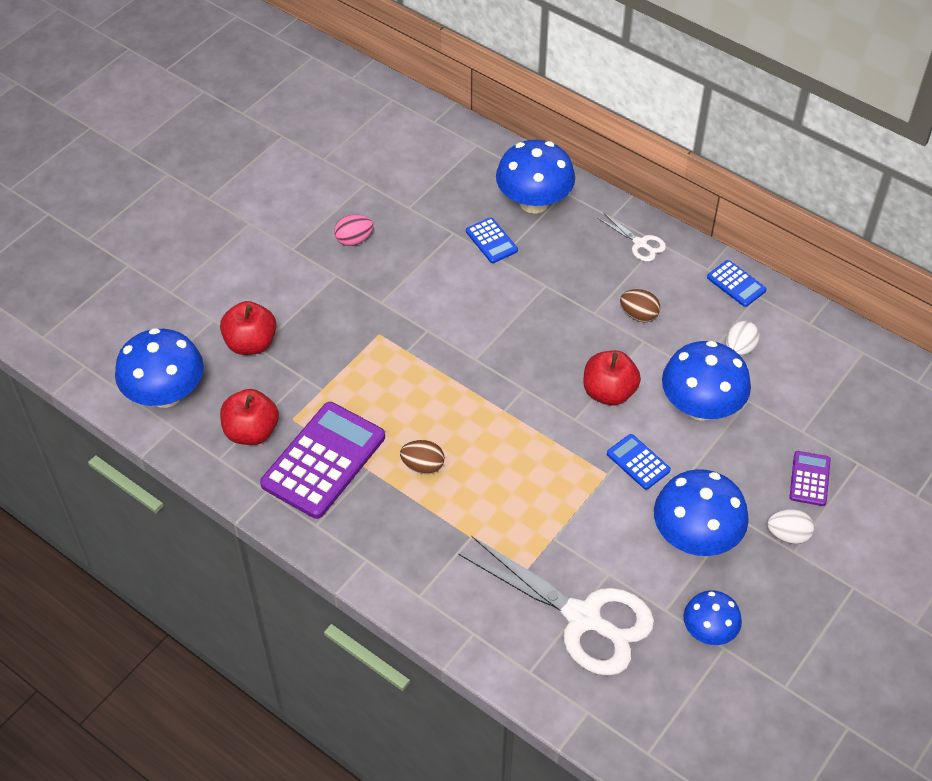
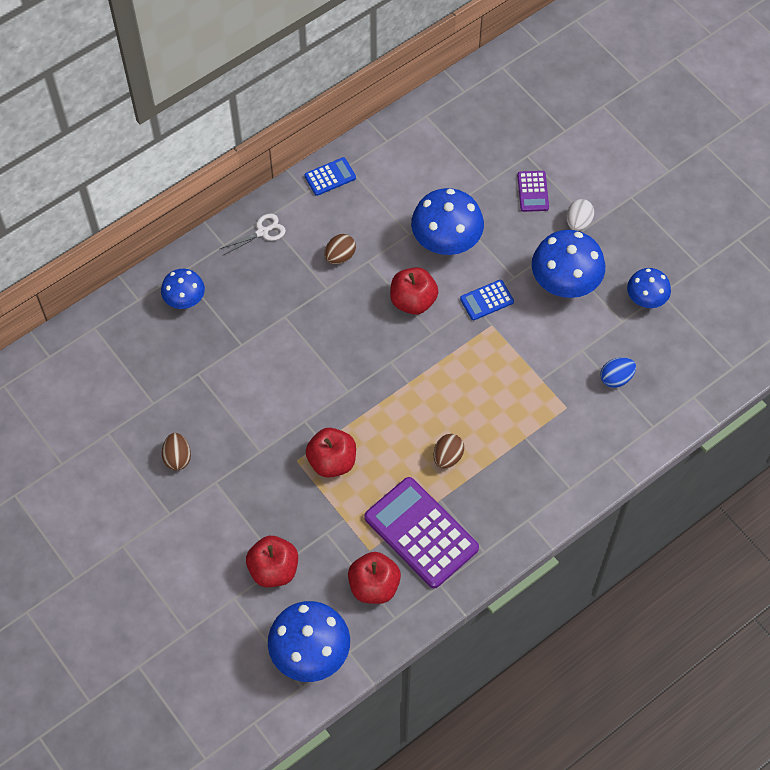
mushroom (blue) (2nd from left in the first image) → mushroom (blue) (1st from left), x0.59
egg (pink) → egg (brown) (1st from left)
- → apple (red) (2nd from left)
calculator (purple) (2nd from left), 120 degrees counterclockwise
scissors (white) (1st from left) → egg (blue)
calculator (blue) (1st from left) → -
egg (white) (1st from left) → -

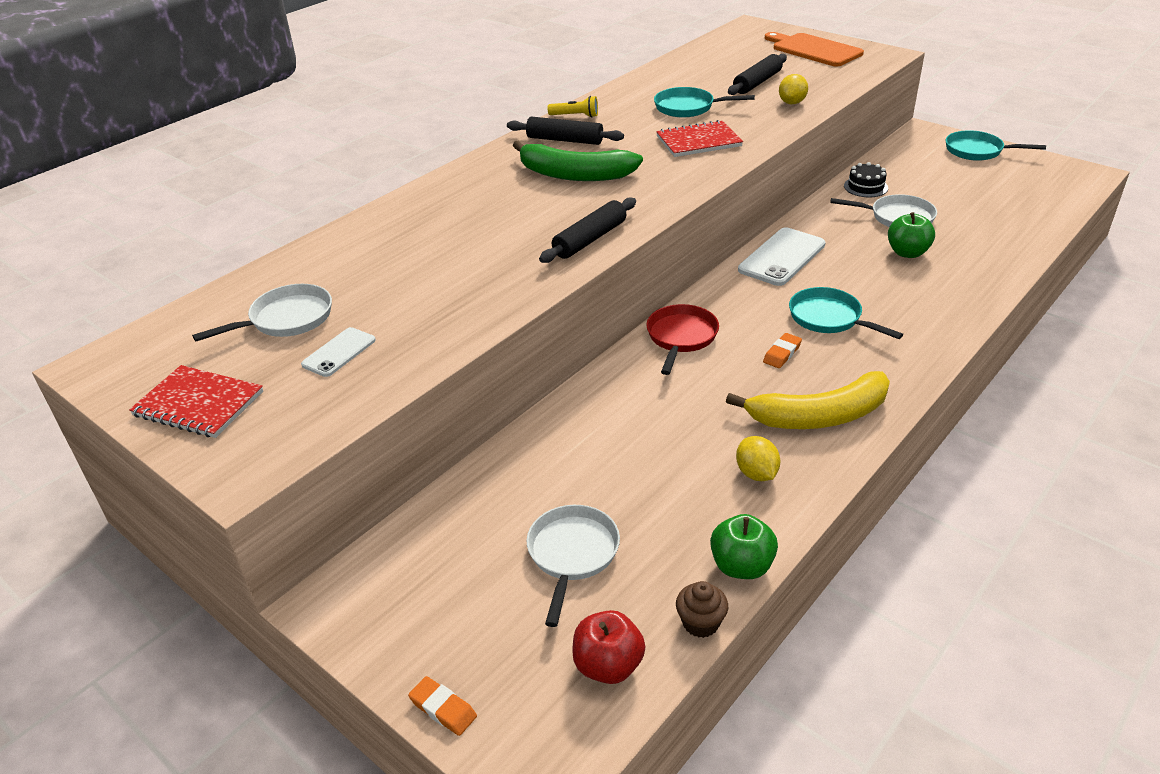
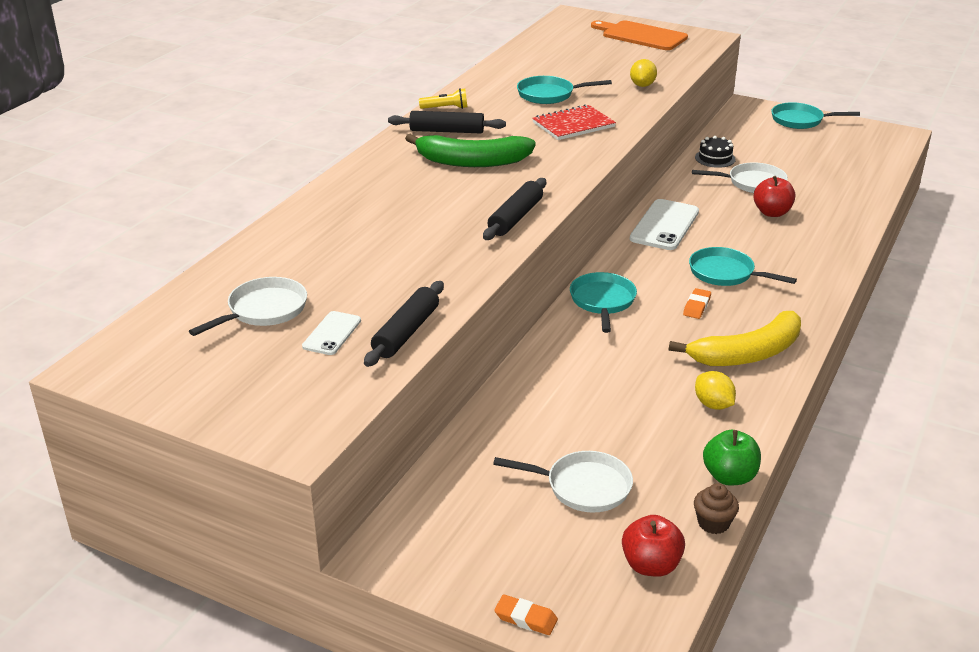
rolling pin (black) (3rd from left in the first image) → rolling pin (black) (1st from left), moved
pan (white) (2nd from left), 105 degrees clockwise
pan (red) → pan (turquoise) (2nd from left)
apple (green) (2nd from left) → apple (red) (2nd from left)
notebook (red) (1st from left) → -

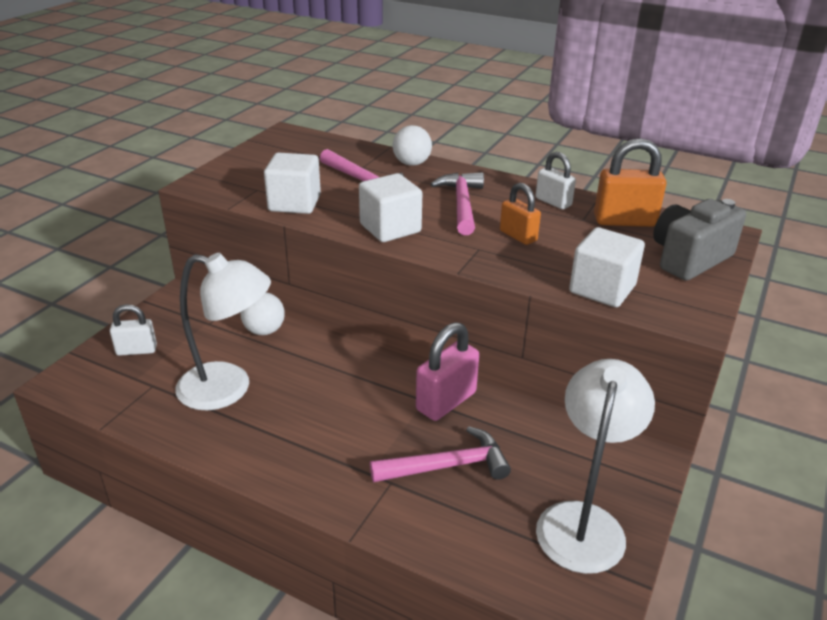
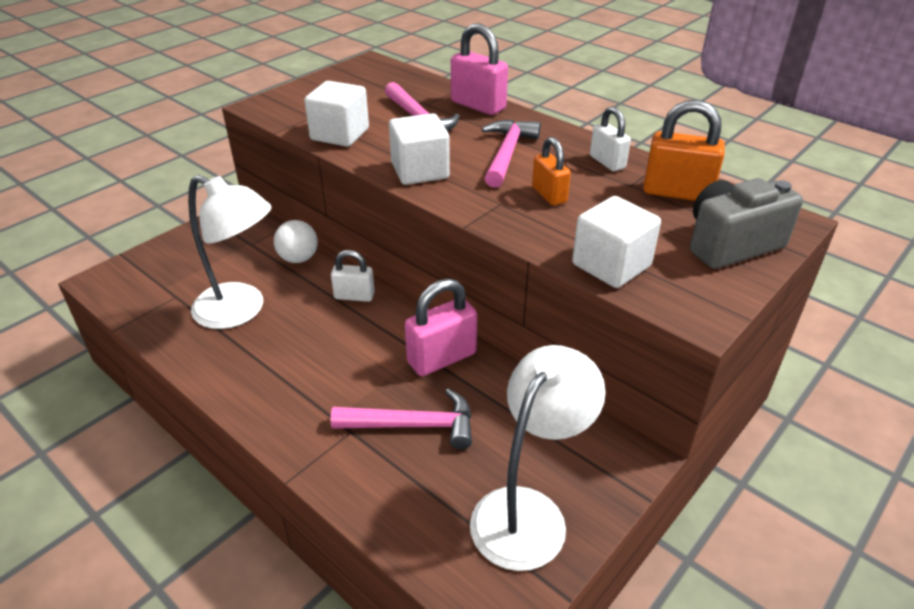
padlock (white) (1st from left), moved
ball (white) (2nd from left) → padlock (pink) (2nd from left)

• **ASSIGNMENT**: Write out each entry again exactly, and skip the pictures.

• **EXPECTED ANSWER**:
mushroom (blue) (2nd from left in the first image) → mushroom (blue) (1st from left), x0.59
egg (pink) → egg (brown) (1st from left)
- → apple (red) (2nd from left)
calculator (purple) (2nd from left), 120 degrees counterclockwise
scissors (white) (1st from left) → egg (blue)
calculator (blue) (1st from left) → -
egg (white) (1st from left) → -

rolling pin (black) (3rd from left in the first image) → rolling pin (black) (1st from left), moved
pan (white) (2nd from left), 105 degrees clockwise
pan (red) → pan (turquoise) (2nd from left)
apple (green) (2nd from left) → apple (red) (2nd from left)
notebook (red) (1st from left) → -

padlock (white) (1st from left), moved
ball (white) (2nd from left) → padlock (pink) (2nd from left)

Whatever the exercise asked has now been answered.